_The problem_:
Give back the material below line for line, without changing a single character.

_Exercise materials_:
=-=-=-=-=
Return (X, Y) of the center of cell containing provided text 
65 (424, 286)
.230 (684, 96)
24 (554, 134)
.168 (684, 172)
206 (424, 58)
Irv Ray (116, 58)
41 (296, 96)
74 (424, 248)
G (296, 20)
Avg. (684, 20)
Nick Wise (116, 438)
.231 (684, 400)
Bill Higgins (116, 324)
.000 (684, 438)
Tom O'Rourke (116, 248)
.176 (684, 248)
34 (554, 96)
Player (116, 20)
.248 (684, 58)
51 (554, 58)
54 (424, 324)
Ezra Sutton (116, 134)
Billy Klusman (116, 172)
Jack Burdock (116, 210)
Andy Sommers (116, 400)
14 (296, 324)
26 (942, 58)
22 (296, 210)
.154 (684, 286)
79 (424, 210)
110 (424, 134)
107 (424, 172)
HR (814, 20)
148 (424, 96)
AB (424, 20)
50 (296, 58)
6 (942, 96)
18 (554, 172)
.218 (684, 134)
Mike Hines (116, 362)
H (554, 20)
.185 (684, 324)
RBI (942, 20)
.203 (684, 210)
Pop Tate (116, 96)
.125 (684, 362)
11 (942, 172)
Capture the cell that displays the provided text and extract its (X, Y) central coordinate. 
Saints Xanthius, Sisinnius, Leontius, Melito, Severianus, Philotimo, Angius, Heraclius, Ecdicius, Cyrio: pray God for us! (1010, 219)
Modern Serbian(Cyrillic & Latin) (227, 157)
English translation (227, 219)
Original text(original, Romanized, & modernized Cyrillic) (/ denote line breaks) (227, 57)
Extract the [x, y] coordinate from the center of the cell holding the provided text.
=-=-=-=-=
_Complete response_:
Return (X, Y) of the center of cell containing provided text 
65 (424, 286)
.230 (684, 96)
24 (554, 134)
.168 (684, 172)
206 (424, 58)
Irv Ray (116, 58)
41 (296, 96)
74 (424, 248)
G (296, 20)
Avg. (684, 20)
Nick Wise (116, 438)
.231 (684, 400)
Bill Higgins (116, 324)
.000 (684, 438)
Tom O'Rourke (116, 248)
.176 (684, 248)
34 (554, 96)
Player (116, 20)
.248 (684, 58)
51 (554, 58)
54 (424, 324)
Ezra Sutton (116, 134)
Billy Klusman (116, 172)
Jack Burdock (116, 210)
Andy Sommers (116, 400)
14 (296, 324)
26 (942, 58)
22 (296, 210)
.154 (684, 286)
79 (424, 210)
110 (424, 134)
107 (424, 172)
HR (814, 20)
148 (424, 96)
AB (424, 20)
50 (296, 58)
6 (942, 96)
18 (554, 172)
.218 (684, 134)
Mike Hines (116, 362)
H (554, 20)
.185 (684, 324)
RBI (942, 20)
.203 (684, 210)
Pop Tate (116, 96)
.125 (684, 362)
11 (942, 172)
Capture the cell that displays the provided text and extract its (X, Y) central coordinate. 
Saints Xanthius, Sisinnius, Leontius, Melito, Severianus, Philotimo, Angius, Heraclius, Ecdicius, Cyrio: pray God for us! (1010, 219)
Modern Serbian(Cyrillic & Latin) (227, 157)
English translation (227, 219)
Original text(original, Romanized, & modernized Cyrillic) (/ denote line breaks) (227, 57)
Extract the [x, y] coordinate from the center of the cell holding the provided text.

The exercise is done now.